*Stored dataset items*.
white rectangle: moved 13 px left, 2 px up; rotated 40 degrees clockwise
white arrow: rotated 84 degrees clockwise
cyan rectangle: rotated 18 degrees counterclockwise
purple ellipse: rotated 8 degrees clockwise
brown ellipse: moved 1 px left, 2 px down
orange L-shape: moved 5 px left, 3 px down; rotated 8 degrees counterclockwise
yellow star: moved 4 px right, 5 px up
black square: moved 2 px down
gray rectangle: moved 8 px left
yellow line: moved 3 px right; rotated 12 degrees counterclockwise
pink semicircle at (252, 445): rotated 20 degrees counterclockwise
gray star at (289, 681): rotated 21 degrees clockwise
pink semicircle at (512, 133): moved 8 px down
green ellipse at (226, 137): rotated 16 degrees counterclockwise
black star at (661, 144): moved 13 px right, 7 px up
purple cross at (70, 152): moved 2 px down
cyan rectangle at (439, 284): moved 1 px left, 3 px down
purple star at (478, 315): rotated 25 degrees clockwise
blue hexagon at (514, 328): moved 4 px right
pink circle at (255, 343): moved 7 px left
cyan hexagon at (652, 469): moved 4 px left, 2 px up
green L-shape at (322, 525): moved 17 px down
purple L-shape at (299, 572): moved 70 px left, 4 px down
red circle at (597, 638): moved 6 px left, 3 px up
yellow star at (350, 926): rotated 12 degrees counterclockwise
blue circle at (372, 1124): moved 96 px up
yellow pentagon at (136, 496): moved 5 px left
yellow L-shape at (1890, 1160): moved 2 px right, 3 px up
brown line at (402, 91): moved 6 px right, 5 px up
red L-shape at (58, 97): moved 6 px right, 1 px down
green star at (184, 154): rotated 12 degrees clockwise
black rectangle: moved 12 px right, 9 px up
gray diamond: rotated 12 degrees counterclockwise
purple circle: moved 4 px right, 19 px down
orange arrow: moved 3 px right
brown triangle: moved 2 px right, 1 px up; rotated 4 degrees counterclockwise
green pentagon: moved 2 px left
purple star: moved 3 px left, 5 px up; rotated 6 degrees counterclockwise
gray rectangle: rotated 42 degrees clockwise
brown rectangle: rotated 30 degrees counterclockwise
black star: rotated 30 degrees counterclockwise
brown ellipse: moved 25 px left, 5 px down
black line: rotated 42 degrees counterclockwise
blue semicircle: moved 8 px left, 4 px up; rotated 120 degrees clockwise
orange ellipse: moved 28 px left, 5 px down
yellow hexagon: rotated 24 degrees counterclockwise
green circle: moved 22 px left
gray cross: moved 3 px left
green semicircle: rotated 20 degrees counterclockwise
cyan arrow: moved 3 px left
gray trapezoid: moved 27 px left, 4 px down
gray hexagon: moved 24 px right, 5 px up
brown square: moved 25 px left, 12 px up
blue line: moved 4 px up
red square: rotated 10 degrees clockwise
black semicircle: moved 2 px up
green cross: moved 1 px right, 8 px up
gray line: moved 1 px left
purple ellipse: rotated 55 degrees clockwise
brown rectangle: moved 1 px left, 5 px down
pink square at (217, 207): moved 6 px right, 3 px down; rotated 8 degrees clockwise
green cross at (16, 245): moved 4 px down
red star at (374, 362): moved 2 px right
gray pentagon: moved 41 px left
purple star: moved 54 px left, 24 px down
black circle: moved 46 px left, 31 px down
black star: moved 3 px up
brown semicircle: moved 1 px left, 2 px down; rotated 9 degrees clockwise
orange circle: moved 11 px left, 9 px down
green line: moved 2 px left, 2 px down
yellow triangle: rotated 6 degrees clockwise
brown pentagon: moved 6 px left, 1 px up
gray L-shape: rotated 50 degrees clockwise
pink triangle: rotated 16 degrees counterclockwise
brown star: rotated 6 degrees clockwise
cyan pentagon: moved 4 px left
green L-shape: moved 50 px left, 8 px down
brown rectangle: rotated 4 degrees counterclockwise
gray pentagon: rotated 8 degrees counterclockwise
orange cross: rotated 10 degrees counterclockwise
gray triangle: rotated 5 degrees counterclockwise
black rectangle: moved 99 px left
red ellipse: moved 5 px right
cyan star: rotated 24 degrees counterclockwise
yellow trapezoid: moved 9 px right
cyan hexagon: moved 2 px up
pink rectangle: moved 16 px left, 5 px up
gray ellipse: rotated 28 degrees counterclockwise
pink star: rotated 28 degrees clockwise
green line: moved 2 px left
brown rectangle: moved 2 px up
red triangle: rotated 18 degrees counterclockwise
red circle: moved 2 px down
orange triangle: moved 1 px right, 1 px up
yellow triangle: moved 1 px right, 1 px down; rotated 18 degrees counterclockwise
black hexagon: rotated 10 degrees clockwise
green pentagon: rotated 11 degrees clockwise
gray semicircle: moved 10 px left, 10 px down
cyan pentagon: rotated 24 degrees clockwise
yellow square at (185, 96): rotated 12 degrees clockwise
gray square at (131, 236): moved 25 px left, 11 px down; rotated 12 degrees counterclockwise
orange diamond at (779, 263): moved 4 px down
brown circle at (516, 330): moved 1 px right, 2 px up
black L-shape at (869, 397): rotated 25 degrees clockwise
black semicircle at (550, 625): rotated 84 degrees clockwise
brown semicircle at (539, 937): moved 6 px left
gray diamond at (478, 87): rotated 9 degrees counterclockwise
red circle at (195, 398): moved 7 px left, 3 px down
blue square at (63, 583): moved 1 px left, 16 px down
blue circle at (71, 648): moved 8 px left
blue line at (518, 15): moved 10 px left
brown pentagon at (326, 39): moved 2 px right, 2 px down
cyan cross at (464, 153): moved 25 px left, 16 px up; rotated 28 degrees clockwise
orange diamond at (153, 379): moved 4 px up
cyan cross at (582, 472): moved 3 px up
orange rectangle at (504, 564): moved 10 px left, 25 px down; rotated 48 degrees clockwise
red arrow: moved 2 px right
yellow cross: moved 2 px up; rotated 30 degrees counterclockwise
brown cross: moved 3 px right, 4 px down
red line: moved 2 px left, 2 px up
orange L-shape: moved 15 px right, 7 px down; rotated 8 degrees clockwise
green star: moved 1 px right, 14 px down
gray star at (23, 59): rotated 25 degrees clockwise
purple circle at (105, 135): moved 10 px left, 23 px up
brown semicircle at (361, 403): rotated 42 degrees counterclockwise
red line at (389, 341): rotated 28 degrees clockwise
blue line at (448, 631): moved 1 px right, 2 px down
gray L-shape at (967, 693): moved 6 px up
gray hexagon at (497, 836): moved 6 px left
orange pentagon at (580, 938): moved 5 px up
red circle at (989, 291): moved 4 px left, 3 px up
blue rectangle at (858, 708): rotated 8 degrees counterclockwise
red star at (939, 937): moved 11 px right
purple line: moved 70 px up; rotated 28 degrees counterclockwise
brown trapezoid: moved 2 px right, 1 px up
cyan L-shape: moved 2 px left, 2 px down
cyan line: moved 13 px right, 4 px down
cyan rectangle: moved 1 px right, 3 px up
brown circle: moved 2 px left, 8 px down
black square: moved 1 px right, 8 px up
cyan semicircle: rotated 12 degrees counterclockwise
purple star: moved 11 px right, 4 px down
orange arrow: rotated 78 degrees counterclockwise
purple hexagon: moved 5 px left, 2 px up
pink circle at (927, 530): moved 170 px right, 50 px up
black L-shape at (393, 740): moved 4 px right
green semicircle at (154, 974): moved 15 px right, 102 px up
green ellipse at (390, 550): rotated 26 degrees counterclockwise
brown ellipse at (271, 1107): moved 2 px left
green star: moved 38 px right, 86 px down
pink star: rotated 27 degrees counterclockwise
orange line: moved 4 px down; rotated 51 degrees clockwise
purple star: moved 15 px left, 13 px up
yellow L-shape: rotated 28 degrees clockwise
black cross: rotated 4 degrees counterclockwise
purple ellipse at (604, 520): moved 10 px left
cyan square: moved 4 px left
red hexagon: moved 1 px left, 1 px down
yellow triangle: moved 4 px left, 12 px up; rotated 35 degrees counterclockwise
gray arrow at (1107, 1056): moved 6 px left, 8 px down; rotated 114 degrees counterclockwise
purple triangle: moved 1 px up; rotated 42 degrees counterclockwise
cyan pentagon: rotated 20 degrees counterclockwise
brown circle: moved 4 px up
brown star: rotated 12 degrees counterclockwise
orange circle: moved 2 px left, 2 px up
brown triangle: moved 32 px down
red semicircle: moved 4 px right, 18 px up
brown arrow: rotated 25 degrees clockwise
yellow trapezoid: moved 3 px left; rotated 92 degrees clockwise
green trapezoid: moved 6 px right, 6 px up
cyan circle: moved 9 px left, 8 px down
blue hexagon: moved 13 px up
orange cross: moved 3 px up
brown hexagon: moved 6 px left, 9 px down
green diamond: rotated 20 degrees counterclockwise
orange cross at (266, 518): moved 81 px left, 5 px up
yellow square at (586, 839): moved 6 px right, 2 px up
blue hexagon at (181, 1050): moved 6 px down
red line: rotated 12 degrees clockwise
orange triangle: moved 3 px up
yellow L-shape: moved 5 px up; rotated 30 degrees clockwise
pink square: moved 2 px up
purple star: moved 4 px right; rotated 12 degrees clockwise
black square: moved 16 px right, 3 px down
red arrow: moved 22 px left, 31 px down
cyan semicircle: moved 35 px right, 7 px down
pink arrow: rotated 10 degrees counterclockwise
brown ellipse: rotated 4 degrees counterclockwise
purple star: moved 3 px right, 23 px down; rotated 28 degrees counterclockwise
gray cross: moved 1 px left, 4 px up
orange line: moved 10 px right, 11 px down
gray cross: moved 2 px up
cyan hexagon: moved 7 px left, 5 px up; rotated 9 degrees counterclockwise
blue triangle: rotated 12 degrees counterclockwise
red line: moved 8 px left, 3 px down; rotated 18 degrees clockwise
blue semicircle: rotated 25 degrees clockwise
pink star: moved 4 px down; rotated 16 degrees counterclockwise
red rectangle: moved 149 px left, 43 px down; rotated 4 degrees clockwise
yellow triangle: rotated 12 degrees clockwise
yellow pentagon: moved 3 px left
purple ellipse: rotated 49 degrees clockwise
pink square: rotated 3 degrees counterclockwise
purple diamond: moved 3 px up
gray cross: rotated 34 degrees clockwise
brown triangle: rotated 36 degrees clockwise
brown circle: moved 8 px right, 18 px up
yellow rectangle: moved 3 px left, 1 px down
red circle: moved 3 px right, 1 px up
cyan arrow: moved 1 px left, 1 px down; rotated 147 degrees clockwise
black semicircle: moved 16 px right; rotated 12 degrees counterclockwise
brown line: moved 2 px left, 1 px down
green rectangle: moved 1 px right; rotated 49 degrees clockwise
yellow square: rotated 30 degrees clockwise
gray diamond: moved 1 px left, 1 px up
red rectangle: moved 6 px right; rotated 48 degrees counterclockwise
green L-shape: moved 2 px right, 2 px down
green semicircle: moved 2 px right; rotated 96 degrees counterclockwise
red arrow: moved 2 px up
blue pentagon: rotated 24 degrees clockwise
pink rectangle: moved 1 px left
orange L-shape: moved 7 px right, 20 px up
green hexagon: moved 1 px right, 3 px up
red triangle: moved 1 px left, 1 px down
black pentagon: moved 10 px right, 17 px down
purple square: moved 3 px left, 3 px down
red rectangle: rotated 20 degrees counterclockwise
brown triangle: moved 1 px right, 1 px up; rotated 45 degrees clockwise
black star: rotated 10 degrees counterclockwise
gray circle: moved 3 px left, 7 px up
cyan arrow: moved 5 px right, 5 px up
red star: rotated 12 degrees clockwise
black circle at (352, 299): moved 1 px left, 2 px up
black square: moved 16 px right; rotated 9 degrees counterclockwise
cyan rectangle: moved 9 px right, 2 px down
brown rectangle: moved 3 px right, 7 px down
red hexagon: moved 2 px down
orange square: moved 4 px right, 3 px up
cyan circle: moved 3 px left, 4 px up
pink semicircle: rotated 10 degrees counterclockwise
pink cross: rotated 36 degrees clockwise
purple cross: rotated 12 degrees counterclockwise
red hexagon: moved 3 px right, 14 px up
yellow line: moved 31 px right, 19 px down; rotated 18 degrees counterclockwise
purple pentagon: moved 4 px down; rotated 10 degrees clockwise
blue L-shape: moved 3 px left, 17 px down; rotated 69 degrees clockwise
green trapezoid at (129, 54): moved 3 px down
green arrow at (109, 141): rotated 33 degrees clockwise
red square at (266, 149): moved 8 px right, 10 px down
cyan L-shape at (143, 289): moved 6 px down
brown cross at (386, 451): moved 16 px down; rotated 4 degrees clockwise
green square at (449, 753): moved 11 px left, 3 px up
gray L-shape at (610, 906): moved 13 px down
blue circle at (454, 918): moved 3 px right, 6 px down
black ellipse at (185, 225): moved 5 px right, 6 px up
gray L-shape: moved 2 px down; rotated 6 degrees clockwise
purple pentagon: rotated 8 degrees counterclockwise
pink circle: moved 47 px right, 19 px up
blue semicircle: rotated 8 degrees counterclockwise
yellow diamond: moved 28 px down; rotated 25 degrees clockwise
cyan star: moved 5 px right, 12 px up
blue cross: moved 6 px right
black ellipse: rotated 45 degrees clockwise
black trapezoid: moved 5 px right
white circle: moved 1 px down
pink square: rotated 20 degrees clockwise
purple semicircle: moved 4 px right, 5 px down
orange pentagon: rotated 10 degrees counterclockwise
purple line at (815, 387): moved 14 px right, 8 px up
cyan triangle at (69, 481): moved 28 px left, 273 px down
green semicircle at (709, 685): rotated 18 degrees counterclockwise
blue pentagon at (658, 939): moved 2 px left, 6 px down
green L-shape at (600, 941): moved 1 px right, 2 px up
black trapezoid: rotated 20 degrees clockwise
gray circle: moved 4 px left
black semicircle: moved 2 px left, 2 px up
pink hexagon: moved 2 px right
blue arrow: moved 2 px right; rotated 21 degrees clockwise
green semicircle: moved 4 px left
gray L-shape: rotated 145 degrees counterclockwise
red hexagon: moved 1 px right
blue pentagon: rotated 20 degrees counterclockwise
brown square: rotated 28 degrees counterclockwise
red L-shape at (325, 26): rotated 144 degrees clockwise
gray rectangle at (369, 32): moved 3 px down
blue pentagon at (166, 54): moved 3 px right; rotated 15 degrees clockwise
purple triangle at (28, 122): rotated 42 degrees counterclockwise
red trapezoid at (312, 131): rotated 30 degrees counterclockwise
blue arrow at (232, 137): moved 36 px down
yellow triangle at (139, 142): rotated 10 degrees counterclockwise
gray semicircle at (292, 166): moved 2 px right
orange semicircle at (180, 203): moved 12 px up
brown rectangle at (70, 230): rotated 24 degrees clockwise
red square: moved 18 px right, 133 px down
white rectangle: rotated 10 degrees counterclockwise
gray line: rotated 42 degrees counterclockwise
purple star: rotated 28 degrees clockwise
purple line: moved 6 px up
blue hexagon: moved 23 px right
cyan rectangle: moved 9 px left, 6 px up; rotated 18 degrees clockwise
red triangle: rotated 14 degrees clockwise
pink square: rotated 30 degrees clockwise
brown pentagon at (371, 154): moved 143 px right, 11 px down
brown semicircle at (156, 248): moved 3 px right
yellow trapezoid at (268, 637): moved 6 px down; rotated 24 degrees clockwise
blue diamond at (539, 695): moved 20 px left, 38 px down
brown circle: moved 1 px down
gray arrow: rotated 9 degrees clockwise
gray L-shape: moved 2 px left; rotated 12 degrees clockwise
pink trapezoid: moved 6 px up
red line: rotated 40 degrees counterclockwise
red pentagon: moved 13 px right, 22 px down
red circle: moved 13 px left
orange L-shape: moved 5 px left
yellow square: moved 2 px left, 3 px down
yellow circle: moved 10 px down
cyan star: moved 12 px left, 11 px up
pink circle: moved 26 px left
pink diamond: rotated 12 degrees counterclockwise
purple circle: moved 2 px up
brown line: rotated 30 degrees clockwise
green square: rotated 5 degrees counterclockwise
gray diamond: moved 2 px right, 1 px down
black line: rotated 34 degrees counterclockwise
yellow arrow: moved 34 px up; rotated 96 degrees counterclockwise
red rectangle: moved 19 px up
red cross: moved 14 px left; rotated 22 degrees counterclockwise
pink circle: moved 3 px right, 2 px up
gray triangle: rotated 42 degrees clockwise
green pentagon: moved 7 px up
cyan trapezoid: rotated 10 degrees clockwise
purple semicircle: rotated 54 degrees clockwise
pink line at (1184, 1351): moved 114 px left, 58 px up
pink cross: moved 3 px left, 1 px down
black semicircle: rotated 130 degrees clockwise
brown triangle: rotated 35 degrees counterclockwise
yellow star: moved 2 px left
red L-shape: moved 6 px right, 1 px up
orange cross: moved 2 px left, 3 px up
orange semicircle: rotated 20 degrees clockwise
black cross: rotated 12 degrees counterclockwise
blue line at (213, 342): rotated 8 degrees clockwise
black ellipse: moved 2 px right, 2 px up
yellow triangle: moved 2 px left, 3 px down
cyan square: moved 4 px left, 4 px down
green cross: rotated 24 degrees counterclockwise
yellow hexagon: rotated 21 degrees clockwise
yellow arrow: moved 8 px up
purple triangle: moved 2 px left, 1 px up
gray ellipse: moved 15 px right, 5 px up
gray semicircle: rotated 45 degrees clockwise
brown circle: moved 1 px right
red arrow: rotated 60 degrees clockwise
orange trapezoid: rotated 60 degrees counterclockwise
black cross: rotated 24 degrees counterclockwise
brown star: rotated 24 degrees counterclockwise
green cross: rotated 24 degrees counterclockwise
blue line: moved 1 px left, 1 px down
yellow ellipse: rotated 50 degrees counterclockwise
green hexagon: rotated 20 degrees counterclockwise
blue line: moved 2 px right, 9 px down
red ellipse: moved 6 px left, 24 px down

*What you have to do*. Go through the records and report each line that contains "white".

*Answer to this exercise*.
white rectangle: moved 13 px left, 2 px up; rotated 40 degrees clockwise
white arrow: rotated 84 degrees clockwise
white circle: moved 1 px down
white rectangle: rotated 10 degrees counterclockwise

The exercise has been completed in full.